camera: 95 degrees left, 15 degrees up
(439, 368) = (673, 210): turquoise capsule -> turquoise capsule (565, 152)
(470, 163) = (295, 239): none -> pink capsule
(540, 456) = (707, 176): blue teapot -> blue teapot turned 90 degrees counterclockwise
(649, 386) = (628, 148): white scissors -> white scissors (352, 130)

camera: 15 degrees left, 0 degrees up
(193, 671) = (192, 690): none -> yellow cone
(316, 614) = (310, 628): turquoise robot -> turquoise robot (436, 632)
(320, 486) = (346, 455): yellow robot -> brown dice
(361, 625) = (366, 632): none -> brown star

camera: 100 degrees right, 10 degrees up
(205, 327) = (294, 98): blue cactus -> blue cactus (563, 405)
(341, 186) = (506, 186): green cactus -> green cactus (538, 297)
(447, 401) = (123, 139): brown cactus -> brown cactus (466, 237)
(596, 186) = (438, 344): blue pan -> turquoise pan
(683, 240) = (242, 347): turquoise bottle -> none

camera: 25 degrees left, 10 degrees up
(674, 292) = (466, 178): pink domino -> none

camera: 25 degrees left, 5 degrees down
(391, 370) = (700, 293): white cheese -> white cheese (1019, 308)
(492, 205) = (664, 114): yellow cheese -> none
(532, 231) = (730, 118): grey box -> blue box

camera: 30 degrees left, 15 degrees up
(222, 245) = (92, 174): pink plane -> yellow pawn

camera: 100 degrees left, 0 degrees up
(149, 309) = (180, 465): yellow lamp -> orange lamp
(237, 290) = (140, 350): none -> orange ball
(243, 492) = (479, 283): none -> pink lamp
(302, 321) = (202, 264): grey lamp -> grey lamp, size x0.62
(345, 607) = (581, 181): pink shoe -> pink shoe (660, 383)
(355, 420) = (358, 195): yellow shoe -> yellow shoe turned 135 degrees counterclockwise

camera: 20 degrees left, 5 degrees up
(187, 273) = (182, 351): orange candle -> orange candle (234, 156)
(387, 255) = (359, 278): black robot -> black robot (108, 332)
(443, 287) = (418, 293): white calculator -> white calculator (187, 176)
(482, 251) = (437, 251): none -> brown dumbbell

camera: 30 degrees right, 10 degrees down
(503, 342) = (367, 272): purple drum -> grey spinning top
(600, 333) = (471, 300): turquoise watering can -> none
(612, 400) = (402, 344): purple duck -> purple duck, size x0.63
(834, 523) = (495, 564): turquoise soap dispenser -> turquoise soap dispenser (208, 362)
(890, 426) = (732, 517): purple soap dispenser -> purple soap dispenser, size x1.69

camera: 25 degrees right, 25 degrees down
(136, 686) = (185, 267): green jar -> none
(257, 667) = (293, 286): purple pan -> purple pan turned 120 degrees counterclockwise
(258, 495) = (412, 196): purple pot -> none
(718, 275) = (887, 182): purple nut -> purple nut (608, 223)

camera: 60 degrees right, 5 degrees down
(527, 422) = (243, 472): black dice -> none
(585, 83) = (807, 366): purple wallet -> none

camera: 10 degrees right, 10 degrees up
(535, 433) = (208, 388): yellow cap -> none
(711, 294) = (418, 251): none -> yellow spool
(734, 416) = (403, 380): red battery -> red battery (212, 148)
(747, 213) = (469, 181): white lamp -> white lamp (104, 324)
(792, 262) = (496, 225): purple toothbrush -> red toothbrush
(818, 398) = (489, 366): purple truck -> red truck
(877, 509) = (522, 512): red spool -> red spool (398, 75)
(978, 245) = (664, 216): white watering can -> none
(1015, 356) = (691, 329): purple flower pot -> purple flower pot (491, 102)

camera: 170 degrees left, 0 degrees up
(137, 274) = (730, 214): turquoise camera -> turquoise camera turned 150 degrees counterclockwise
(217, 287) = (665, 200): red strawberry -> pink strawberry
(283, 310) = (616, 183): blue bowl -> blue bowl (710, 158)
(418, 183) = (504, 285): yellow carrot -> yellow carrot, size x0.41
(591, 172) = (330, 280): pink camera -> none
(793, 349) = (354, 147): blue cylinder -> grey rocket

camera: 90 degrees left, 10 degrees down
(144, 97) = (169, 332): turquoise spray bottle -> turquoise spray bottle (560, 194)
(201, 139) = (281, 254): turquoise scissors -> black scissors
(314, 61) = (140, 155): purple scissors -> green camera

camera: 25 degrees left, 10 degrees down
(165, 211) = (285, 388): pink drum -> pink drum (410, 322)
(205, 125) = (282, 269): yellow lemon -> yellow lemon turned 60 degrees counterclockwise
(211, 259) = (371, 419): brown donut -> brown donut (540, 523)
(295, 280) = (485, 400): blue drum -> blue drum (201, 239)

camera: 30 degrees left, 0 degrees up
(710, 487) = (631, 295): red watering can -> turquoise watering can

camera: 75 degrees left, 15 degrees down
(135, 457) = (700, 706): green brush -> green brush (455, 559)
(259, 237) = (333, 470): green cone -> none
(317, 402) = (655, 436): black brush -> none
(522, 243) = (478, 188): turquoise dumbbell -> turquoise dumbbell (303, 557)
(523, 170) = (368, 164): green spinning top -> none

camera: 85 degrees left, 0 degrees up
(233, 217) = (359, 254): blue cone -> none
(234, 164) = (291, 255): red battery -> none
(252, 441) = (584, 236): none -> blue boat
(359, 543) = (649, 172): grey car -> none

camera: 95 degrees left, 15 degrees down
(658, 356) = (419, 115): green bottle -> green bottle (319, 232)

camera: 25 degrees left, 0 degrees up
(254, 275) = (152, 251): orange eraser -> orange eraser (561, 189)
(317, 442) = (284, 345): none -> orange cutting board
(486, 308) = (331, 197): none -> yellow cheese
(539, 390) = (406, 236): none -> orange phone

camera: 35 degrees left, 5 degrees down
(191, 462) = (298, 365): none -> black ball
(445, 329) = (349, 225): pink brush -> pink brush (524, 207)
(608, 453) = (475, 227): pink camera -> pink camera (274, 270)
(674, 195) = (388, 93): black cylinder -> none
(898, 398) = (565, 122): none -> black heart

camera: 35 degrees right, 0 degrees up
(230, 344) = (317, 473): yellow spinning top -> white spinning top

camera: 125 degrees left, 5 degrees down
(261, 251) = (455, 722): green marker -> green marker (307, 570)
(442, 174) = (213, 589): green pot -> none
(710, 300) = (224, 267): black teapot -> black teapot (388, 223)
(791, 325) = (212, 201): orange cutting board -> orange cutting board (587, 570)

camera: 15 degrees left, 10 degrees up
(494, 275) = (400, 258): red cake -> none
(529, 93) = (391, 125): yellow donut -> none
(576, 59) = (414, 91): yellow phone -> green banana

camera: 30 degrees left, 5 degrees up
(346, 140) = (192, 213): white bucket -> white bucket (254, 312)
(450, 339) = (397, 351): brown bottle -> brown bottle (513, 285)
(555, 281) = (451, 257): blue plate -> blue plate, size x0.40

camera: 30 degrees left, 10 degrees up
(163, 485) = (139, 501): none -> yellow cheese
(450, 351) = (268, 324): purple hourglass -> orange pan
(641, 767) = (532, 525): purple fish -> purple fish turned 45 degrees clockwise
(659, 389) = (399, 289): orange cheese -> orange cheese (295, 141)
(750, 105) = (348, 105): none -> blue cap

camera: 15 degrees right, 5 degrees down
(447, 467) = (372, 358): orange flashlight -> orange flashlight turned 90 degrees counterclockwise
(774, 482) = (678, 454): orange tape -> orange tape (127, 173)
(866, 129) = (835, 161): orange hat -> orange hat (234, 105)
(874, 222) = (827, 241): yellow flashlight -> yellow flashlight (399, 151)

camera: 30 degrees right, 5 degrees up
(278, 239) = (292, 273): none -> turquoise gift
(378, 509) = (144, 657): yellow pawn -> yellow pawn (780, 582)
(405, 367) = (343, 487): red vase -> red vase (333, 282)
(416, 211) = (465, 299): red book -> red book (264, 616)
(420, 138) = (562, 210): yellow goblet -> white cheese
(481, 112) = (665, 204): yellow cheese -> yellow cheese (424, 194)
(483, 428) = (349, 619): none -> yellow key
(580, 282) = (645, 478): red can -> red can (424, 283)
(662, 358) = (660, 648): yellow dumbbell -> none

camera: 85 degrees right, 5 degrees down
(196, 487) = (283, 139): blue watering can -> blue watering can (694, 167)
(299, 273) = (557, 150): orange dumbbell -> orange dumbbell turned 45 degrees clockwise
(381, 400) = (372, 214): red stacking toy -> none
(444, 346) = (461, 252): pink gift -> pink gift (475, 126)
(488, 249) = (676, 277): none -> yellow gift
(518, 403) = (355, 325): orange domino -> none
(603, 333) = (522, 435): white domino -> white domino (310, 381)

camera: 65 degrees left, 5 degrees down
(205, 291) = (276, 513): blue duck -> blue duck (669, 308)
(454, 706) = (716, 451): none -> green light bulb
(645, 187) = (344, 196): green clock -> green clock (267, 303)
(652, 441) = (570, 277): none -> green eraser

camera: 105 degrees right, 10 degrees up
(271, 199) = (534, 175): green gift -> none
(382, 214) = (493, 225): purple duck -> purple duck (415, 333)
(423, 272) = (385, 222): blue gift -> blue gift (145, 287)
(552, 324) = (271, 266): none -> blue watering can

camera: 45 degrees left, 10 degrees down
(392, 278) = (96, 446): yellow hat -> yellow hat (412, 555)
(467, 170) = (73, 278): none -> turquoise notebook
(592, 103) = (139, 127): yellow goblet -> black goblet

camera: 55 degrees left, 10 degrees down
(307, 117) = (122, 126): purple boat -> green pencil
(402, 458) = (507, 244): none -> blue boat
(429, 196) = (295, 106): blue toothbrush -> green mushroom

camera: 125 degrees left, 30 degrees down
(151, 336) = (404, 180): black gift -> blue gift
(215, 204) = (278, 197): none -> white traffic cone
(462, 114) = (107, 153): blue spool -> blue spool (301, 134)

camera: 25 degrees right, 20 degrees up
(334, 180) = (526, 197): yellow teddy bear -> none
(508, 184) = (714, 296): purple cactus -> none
- - -
**Work request:** Your answer should consist only of the number of lines in the entries above that include "gift".

**Response for this exercise:** 6